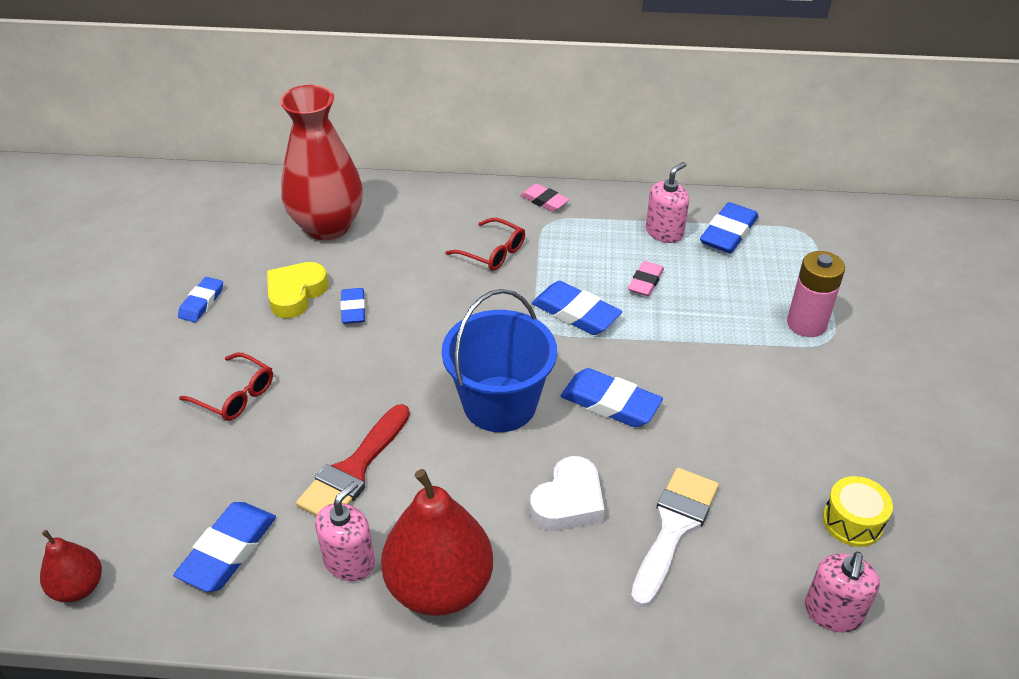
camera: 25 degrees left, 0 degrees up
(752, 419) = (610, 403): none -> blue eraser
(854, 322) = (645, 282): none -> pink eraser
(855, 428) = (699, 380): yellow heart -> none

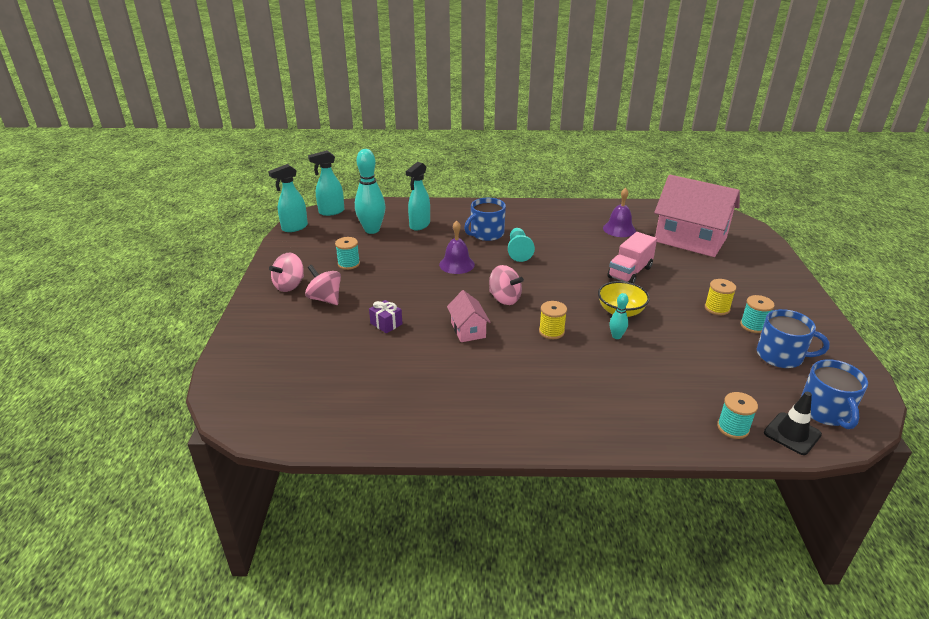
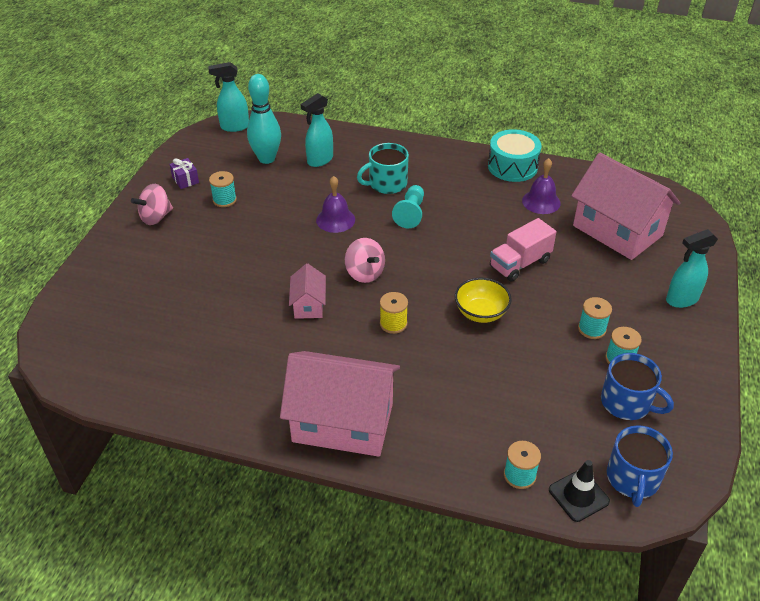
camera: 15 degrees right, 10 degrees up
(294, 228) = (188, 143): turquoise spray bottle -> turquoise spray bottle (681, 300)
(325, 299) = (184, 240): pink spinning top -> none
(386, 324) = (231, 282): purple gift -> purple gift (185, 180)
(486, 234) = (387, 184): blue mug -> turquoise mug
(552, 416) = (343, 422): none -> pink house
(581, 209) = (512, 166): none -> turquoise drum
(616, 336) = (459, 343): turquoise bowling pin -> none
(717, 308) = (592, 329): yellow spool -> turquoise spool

────────

- **What this task involves**
Reproduce exactly, and only, the lines from the one containing "(752, 419) = (610, 403): none -> blue eraser" through the last line of the records above, both included, leaving out any pictures.

- **Task answer**
(752, 419) = (610, 403): none -> blue eraser
(854, 322) = (645, 282): none -> pink eraser
(855, 428) = (699, 380): yellow heart -> none

camera: 15 degrees right, 10 degrees up
(294, 228) = (188, 143): turquoise spray bottle -> turquoise spray bottle (681, 300)
(325, 299) = (184, 240): pink spinning top -> none
(386, 324) = (231, 282): purple gift -> purple gift (185, 180)
(486, 234) = (387, 184): blue mug -> turquoise mug
(552, 416) = (343, 422): none -> pink house
(581, 209) = (512, 166): none -> turquoise drum
(616, 336) = (459, 343): turquoise bowling pin -> none
(717, 308) = (592, 329): yellow spool -> turquoise spool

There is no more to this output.